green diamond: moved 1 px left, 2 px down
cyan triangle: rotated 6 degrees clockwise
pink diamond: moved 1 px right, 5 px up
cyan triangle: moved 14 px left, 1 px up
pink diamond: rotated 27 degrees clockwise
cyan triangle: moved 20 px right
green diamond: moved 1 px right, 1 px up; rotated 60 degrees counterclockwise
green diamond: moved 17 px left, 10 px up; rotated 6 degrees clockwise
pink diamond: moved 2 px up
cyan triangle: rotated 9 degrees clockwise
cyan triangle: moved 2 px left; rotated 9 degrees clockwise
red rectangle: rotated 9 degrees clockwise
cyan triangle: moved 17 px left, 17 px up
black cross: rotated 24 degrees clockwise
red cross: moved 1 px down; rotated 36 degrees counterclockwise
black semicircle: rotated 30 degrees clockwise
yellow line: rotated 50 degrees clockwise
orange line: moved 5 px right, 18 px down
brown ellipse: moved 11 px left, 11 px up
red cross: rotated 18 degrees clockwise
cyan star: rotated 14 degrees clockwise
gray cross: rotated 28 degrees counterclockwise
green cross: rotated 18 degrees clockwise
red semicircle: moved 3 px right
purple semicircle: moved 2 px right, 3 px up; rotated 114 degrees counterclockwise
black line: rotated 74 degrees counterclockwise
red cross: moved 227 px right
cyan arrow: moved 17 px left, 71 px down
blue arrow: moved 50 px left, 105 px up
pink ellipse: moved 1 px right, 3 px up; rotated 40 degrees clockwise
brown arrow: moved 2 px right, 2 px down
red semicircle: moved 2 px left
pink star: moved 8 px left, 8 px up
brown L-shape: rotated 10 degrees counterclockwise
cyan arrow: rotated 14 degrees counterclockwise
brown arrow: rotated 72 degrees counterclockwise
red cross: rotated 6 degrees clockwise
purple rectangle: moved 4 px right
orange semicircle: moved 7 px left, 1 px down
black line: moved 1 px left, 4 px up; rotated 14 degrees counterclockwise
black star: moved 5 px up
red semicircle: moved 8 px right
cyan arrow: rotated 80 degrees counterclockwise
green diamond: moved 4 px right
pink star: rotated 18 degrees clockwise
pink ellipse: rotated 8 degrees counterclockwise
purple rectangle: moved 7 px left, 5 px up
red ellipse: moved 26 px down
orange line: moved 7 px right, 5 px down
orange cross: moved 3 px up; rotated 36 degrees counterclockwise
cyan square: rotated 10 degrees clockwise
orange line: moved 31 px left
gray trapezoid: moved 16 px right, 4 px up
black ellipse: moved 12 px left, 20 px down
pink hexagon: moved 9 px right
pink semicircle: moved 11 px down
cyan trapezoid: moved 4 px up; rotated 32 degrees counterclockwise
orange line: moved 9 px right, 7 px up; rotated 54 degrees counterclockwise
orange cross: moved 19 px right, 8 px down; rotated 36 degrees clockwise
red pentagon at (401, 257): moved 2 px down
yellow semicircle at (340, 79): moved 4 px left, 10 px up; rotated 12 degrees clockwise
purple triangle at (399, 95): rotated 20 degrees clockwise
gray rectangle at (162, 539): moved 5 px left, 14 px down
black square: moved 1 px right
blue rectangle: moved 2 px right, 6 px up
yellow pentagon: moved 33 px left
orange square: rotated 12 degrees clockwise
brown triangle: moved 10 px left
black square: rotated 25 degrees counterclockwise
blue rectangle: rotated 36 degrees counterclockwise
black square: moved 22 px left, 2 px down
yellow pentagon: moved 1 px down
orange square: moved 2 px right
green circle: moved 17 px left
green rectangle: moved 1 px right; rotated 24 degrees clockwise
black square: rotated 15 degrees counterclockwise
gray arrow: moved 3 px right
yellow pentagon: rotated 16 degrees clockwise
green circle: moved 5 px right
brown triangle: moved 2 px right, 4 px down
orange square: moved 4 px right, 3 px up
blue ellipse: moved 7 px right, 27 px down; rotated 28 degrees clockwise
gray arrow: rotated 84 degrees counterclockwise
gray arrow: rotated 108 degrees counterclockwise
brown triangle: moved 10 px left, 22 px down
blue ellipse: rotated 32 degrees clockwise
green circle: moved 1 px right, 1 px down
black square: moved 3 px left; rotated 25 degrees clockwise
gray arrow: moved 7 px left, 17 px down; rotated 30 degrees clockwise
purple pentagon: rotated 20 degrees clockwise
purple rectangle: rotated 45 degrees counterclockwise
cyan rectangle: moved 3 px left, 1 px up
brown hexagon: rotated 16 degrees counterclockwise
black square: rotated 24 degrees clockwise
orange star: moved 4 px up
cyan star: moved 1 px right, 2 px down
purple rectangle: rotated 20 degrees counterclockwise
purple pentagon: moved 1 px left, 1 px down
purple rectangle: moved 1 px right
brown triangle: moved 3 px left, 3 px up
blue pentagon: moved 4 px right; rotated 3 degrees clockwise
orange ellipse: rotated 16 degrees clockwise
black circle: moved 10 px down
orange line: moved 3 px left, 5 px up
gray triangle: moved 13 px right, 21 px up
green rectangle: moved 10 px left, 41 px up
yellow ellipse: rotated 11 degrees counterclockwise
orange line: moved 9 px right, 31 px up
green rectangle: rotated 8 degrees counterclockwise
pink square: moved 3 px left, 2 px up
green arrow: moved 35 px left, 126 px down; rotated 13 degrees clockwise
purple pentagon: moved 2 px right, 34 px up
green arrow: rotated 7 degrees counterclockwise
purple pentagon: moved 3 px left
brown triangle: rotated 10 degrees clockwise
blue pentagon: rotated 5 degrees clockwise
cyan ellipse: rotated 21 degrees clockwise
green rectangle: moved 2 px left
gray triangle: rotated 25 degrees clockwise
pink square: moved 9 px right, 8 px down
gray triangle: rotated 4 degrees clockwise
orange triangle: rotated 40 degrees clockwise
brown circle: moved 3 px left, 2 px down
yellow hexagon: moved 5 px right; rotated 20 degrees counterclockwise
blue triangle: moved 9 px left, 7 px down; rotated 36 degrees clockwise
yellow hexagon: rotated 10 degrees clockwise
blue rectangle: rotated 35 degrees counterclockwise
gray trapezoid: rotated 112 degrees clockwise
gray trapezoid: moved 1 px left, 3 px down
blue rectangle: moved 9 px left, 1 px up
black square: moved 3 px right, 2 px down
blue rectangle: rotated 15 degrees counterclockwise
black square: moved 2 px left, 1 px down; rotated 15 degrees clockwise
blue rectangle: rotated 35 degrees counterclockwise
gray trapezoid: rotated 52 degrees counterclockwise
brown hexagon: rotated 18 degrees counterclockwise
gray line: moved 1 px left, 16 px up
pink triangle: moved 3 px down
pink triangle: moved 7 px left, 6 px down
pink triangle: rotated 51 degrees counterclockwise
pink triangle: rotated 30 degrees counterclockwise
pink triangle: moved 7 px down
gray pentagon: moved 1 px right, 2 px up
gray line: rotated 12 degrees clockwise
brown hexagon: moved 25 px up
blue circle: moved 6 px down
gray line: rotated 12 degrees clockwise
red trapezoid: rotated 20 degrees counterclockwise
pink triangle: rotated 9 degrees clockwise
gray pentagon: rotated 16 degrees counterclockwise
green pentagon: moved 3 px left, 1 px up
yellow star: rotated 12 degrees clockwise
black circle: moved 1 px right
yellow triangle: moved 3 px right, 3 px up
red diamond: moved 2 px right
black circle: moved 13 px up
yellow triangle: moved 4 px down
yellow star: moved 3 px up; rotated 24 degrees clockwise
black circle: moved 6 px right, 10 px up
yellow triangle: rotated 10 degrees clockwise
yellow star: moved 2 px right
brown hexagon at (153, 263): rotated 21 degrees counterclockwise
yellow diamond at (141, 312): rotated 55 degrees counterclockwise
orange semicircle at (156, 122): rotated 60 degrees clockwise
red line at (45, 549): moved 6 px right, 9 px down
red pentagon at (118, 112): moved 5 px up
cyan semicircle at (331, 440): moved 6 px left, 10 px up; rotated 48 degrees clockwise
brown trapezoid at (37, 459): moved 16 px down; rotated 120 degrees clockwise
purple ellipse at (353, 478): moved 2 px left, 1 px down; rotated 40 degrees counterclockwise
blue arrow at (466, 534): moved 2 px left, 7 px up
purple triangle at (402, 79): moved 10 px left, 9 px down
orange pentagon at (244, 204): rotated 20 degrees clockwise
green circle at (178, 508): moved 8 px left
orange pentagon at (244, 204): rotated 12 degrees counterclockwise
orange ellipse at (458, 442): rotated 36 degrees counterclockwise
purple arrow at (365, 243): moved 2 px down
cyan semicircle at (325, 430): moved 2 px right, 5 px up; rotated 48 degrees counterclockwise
----------
• SHORT EXERCISE: Convert the data above, from its first line through the line that contains "cyan triangle: moved 2 px", into a JSON list of strings with one string per line, leaving out any blank lines.

• PROBLEM SOLUTION:
[
  "green diamond: moved 1 px left, 2 px down",
  "cyan triangle: rotated 6 degrees clockwise",
  "pink diamond: moved 1 px right, 5 px up",
  "cyan triangle: moved 14 px left, 1 px up",
  "pink diamond: rotated 27 degrees clockwise",
  "cyan triangle: moved 20 px right",
  "green diamond: moved 1 px right, 1 px up; rotated 60 degrees counterclockwise",
  "green diamond: moved 17 px left, 10 px up; rotated 6 degrees clockwise",
  "pink diamond: moved 2 px up",
  "cyan triangle: rotated 9 degrees clockwise",
  "cyan triangle: moved 2 px left; rotated 9 degrees clockwise"
]